%%
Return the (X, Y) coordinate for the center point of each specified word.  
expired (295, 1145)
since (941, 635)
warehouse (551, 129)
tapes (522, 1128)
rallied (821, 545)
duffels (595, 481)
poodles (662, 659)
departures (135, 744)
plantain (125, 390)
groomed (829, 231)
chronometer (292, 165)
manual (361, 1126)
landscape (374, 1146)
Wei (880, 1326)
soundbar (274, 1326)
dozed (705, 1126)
%%
Copy the records above word for word, including every line.

Return the (X, Y) coordinate for the center point of each specified word.  
expired (295, 1145)
since (941, 635)
warehouse (551, 129)
tapes (522, 1128)
rallied (821, 545)
duffels (595, 481)
poodles (662, 659)
departures (135, 744)
plantain (125, 390)
groomed (829, 231)
chronometer (292, 165)
manual (361, 1126)
landscape (374, 1146)
Wei (880, 1326)
soundbar (274, 1326)
dozed (705, 1126)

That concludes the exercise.